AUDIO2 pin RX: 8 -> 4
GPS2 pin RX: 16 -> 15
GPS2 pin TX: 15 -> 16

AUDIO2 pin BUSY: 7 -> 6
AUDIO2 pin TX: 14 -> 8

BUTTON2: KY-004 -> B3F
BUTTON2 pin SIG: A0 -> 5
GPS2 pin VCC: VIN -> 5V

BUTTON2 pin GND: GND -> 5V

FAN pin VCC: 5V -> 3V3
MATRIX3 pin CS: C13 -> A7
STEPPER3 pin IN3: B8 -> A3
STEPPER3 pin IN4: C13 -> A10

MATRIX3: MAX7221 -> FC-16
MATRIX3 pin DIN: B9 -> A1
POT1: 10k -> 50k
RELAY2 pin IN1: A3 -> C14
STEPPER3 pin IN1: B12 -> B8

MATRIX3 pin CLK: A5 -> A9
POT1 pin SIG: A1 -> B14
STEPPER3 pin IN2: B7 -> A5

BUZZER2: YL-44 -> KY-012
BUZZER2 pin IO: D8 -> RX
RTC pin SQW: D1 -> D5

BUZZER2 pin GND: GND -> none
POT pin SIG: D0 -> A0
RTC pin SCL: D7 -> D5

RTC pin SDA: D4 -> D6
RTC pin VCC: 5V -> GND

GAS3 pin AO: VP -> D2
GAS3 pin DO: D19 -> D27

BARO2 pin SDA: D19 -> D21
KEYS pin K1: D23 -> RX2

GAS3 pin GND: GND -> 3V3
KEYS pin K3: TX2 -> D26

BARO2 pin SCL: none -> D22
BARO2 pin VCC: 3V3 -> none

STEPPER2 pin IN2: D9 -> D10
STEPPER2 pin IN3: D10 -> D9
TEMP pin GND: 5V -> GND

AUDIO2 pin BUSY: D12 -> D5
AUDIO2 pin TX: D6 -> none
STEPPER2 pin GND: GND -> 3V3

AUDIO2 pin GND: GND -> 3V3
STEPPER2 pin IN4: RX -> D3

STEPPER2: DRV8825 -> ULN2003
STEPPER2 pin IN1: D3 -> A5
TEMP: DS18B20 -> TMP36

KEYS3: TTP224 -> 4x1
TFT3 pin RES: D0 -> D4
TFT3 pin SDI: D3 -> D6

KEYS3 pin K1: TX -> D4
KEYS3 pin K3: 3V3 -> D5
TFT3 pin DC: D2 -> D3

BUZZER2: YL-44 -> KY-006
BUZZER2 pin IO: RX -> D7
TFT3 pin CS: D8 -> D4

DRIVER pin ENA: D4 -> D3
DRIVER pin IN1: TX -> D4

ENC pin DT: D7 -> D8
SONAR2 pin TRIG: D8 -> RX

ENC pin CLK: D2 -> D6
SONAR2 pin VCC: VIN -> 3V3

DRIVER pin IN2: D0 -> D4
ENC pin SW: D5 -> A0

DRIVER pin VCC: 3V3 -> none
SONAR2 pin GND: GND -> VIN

•••

Look above and return each line of the records exactly, from the very first through the line with "KEYS pin K3: TX2 -> D26", both included.

Response box:
AUDIO2 pin RX: 8 -> 4
GPS2 pin RX: 16 -> 15
GPS2 pin TX: 15 -> 16

AUDIO2 pin BUSY: 7 -> 6
AUDIO2 pin TX: 14 -> 8

BUTTON2: KY-004 -> B3F
BUTTON2 pin SIG: A0 -> 5
GPS2 pin VCC: VIN -> 5V

BUTTON2 pin GND: GND -> 5V

FAN pin VCC: 5V -> 3V3
MATRIX3 pin CS: C13 -> A7
STEPPER3 pin IN3: B8 -> A3
STEPPER3 pin IN4: C13 -> A10

MATRIX3: MAX7221 -> FC-16
MATRIX3 pin DIN: B9 -> A1
POT1: 10k -> 50k
RELAY2 pin IN1: A3 -> C14
STEPPER3 pin IN1: B12 -> B8

MATRIX3 pin CLK: A5 -> A9
POT1 pin SIG: A1 -> B14
STEPPER3 pin IN2: B7 -> A5

BUZZER2: YL-44 -> KY-012
BUZZER2 pin IO: D8 -> RX
RTC pin SQW: D1 -> D5

BUZZER2 pin GND: GND -> none
POT pin SIG: D0 -> A0
RTC pin SCL: D7 -> D5

RTC pin SDA: D4 -> D6
RTC pin VCC: 5V -> GND

GAS3 pin AO: VP -> D2
GAS3 pin DO: D19 -> D27

BARO2 pin SDA: D19 -> D21
KEYS pin K1: D23 -> RX2

GAS3 pin GND: GND -> 3V3
KEYS pin K3: TX2 -> D26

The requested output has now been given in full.